▶ **Task instructions**
Omit the pictures and output every entry below exactly as written.

• • • • • • •

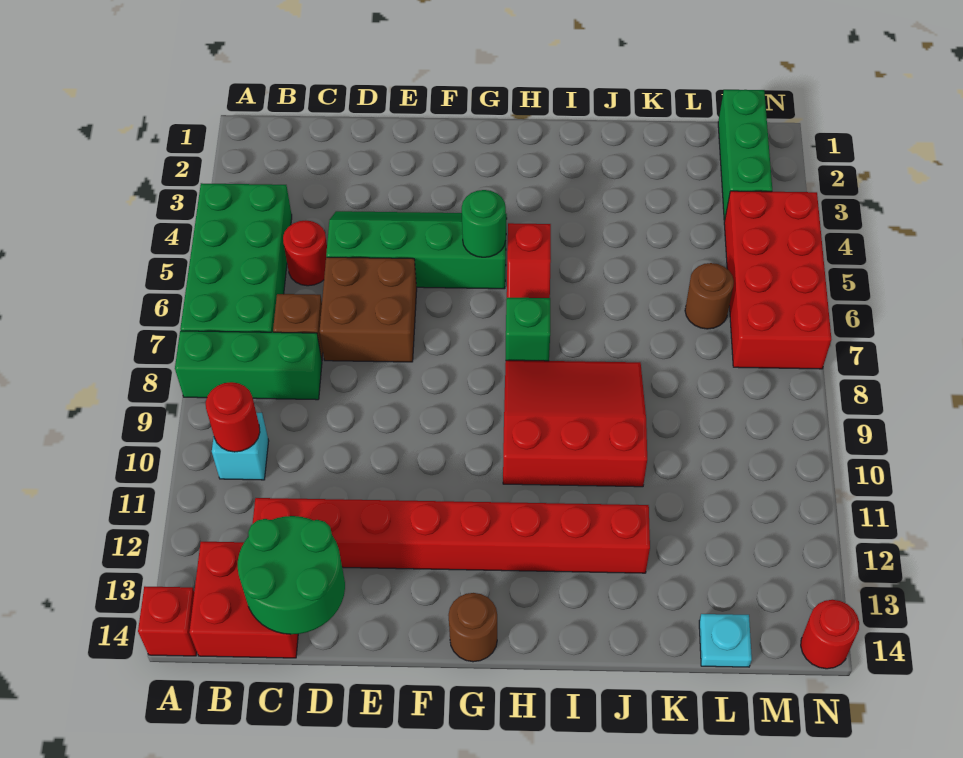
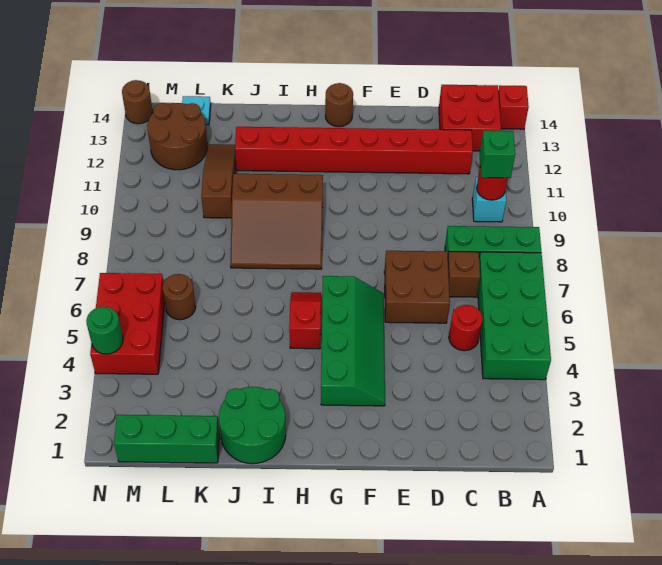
green round brick C13:D14 level 2 -> green round brick I1:J2 level 1
green slope D4:G5 level 1 top 5 -> green slope F3:G6 level 1 top G
green round brick G5 level 2 -> green round brick N4 level 2
green brick H7 level 1 -> green brick B10 level 3
red slope H8:J10 level 1 top 10 -> brown slope H8:J10 level 1 top 10
none -> brown slope K10:K12 level 1 top 10
none -> brown round brick L12:M13 level 1
green brick M1:M3 level 1 -> green brick K1:M1 level 1
red brick M4:N7 level 1 -> red brick M4:N6 level 1
red round brick N14 level 1 -> brown round brick N14 level 1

• • • • • • •

▶ **Exercise answer**
green round brick C13:D14 level 2 -> green round brick I1:J2 level 1
green slope D4:G5 level 1 top 5 -> green slope F3:G6 level 1 top G
green round brick G5 level 2 -> green round brick N4 level 2
green brick H7 level 1 -> green brick B10 level 3
red slope H8:J10 level 1 top 10 -> brown slope H8:J10 level 1 top 10
none -> brown slope K10:K12 level 1 top 10
none -> brown round brick L12:M13 level 1
green brick M1:M3 level 1 -> green brick K1:M1 level 1
red brick M4:N7 level 1 -> red brick M4:N6 level 1
red round brick N14 level 1 -> brown round brick N14 level 1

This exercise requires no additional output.